--- Task input Enclosed Below ---
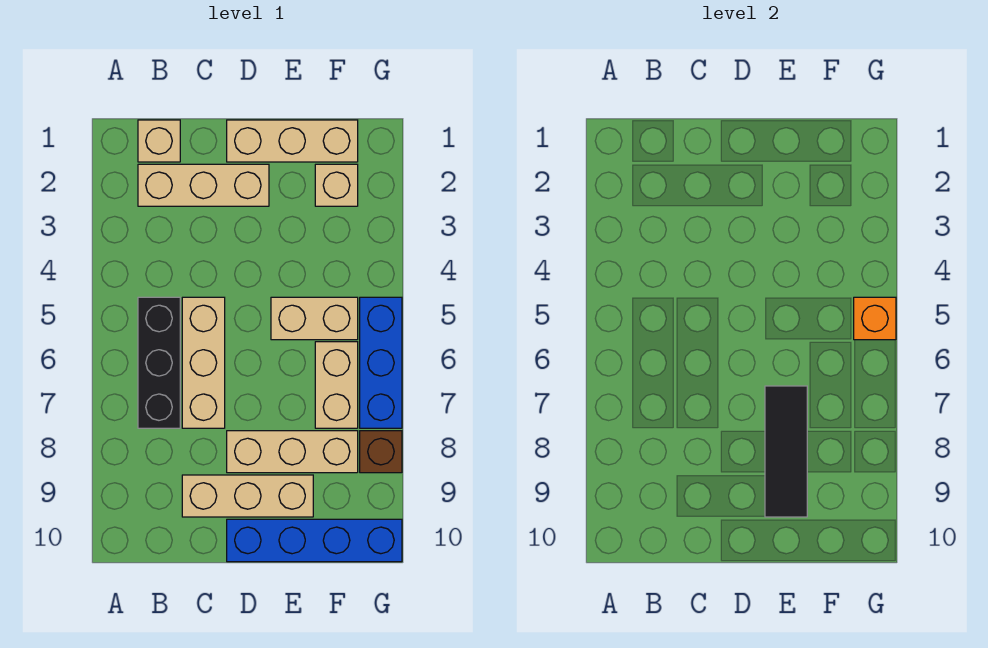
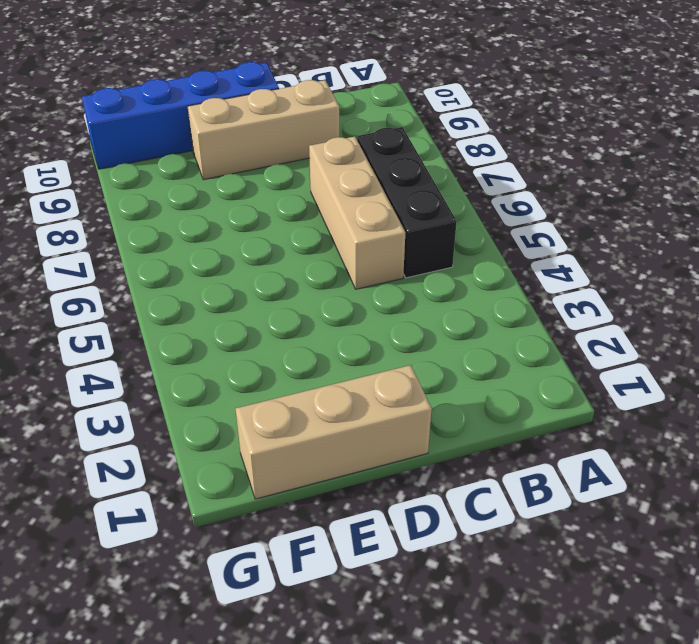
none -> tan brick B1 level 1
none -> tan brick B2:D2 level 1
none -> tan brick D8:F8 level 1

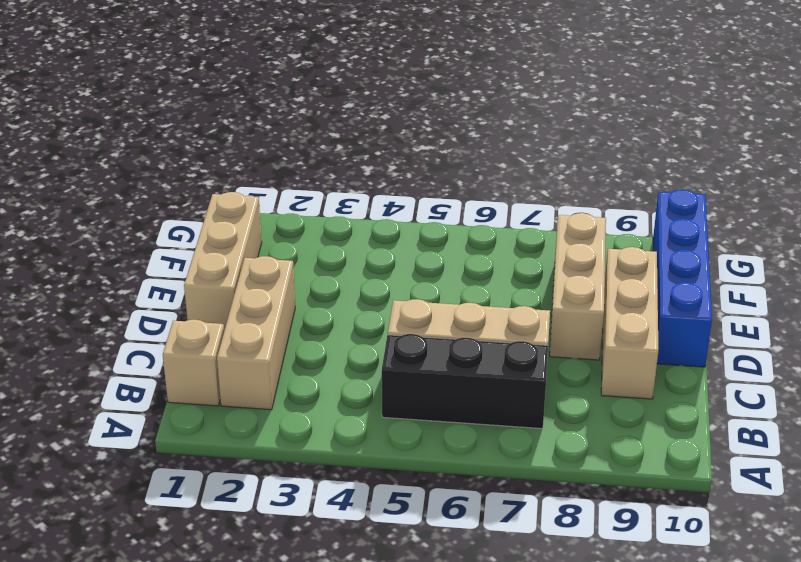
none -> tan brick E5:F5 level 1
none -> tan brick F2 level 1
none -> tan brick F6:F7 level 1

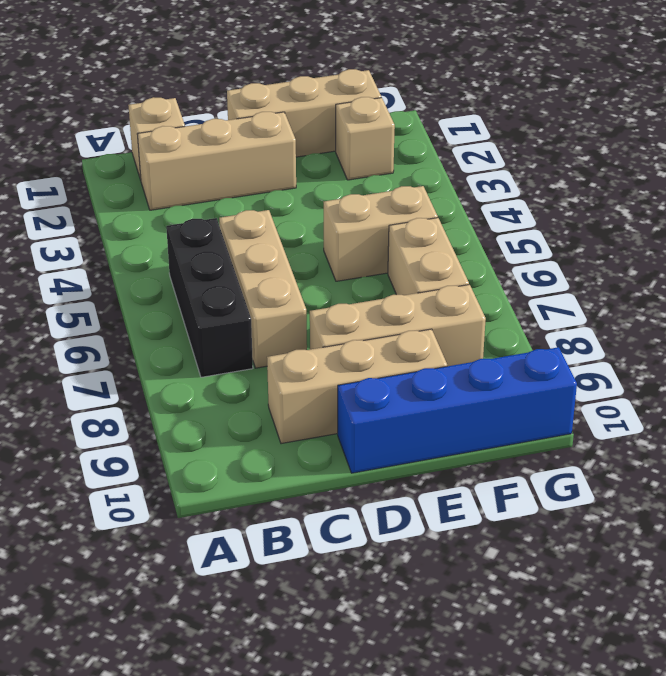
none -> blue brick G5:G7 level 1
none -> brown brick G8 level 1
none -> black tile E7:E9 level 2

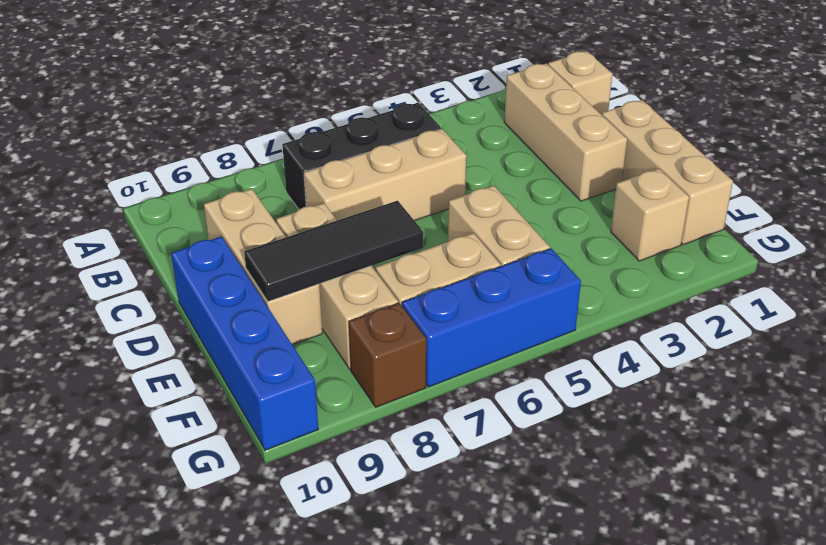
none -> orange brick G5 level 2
--- End of Enclosed Task input ---
Transcribe exactly, and only, the lines from the one containing "none -> tan brick E5:F5 level 1" through the last line of the records above, both included; leave out the pictures.

none -> tan brick E5:F5 level 1
none -> tan brick F2 level 1
none -> tan brick F6:F7 level 1

none -> blue brick G5:G7 level 1
none -> brown brick G8 level 1
none -> black tile E7:E9 level 2

none -> orange brick G5 level 2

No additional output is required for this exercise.